**Brief**: Write out, as an exact transcription, the line that has "camera: 100 degrees right, 5 degrees down" and each line after it through the end of the data below.

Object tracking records
++++
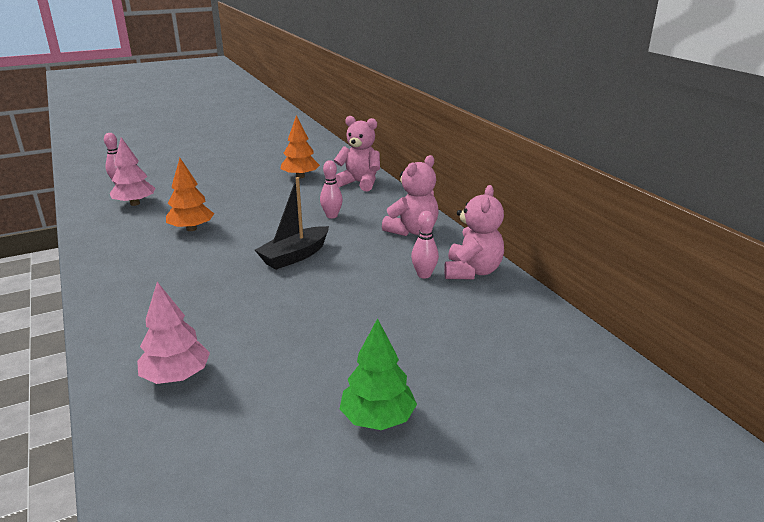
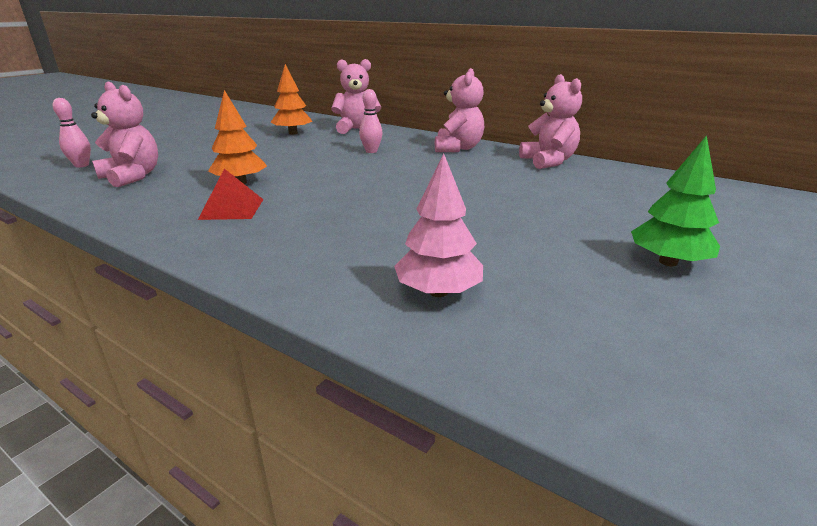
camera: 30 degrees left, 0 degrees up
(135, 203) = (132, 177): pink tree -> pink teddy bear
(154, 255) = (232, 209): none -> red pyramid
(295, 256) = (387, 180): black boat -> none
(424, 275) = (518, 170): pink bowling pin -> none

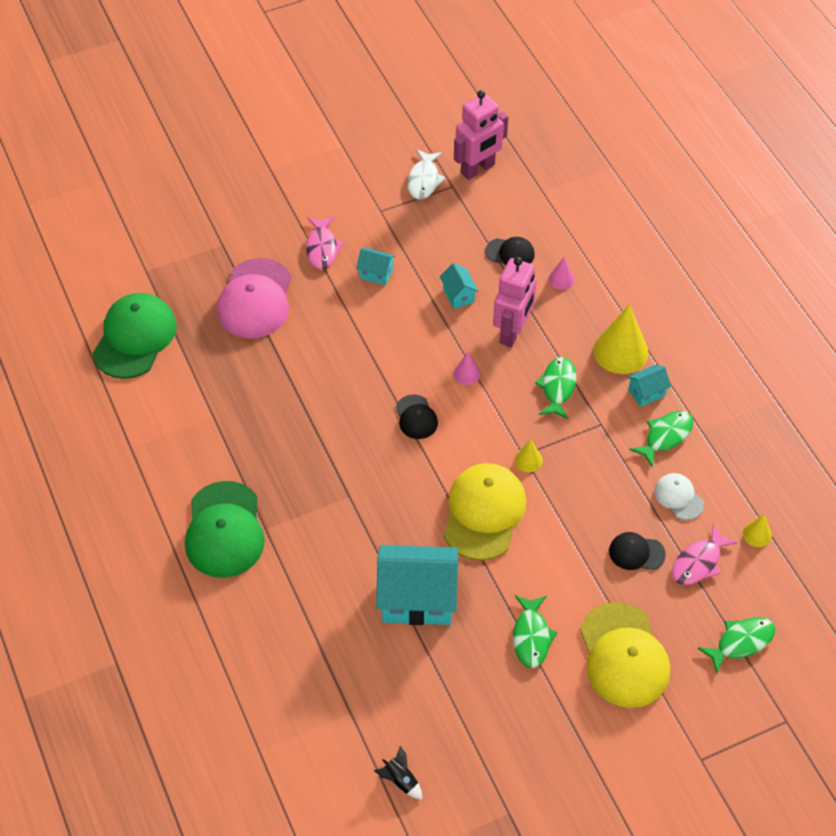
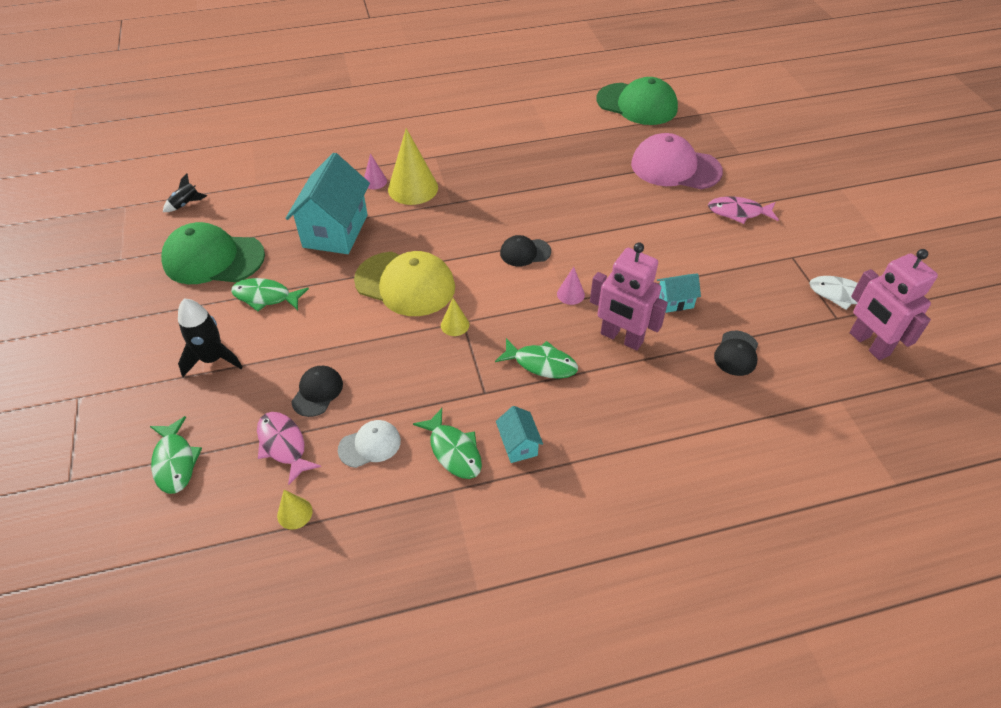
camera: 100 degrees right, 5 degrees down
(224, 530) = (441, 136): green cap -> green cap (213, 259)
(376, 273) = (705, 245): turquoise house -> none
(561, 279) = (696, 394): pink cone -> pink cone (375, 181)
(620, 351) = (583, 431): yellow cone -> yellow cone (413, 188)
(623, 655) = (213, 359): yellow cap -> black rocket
++++
**Expected answer**:
camera: 100 degrees right, 5 degrees down
(224, 530) = (441, 136): green cap -> green cap (213, 259)
(376, 273) = (705, 245): turquoise house -> none
(561, 279) = (696, 394): pink cone -> pink cone (375, 181)
(620, 351) = (583, 431): yellow cone -> yellow cone (413, 188)
(623, 655) = (213, 359): yellow cap -> black rocket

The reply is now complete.